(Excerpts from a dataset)
*** Begin section ***

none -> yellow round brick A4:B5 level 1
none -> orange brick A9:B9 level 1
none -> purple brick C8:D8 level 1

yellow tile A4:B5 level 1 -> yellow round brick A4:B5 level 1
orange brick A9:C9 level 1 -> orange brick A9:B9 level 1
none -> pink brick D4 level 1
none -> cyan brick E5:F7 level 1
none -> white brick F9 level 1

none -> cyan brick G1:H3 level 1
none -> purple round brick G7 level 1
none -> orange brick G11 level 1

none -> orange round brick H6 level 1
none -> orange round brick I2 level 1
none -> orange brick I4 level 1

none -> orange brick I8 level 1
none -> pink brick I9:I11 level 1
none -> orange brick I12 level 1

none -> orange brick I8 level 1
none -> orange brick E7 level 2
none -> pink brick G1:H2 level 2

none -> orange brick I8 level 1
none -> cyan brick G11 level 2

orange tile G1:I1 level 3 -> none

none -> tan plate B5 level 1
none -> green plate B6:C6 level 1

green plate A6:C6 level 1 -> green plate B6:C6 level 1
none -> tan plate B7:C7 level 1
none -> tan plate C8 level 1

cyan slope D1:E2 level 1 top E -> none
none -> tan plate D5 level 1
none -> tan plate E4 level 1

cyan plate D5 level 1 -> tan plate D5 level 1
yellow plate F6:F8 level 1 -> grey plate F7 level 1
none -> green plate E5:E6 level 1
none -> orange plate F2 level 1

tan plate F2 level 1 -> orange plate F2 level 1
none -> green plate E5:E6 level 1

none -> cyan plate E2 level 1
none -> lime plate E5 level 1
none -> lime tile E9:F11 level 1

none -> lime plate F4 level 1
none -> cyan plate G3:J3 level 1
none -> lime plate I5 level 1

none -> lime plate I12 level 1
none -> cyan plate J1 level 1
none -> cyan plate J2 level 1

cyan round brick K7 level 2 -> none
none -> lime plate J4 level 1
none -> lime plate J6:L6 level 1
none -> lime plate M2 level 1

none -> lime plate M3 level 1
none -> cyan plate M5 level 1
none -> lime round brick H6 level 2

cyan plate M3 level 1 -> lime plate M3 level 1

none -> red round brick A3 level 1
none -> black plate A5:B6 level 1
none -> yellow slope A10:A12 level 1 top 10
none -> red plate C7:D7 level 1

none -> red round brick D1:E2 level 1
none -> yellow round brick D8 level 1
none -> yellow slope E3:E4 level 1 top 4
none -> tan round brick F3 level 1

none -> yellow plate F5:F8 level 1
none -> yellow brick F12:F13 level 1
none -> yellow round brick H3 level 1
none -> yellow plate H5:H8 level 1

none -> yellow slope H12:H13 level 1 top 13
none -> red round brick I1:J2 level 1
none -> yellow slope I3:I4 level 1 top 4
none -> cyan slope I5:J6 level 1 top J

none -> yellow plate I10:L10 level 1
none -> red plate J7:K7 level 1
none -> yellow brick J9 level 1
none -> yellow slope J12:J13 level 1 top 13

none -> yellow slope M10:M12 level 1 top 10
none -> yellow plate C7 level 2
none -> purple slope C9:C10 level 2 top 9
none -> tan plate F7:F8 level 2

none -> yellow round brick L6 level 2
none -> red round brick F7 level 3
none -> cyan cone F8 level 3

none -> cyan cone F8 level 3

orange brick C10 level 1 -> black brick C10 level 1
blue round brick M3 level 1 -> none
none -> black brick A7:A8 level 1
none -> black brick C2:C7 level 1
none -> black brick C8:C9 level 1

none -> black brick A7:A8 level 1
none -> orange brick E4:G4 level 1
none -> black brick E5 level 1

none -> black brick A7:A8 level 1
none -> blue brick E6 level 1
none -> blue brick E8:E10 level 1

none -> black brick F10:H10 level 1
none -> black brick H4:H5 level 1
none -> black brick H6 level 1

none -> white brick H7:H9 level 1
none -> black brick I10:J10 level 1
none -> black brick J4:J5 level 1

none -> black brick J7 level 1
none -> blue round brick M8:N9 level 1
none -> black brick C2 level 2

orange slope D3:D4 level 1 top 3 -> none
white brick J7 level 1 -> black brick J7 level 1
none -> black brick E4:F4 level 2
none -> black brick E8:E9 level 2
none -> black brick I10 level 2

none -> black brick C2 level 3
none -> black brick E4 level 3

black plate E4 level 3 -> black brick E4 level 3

*** End section ***

## Work item
Repeat, exactly as they stand above, the lines from the line with "none -> orange brick G11 level 1" to the line with "none -> tan plate D5 level 1", both lines included.

## Task response
none -> orange brick G11 level 1

none -> orange round brick H6 level 1
none -> orange round brick I2 level 1
none -> orange brick I4 level 1

none -> orange brick I8 level 1
none -> pink brick I9:I11 level 1
none -> orange brick I12 level 1

none -> orange brick I8 level 1
none -> orange brick E7 level 2
none -> pink brick G1:H2 level 2

none -> orange brick I8 level 1
none -> cyan brick G11 level 2

orange tile G1:I1 level 3 -> none

none -> tan plate B5 level 1
none -> green plate B6:C6 level 1

green plate A6:C6 level 1 -> green plate B6:C6 level 1
none -> tan plate B7:C7 level 1
none -> tan plate C8 level 1

cyan slope D1:E2 level 1 top E -> none
none -> tan plate D5 level 1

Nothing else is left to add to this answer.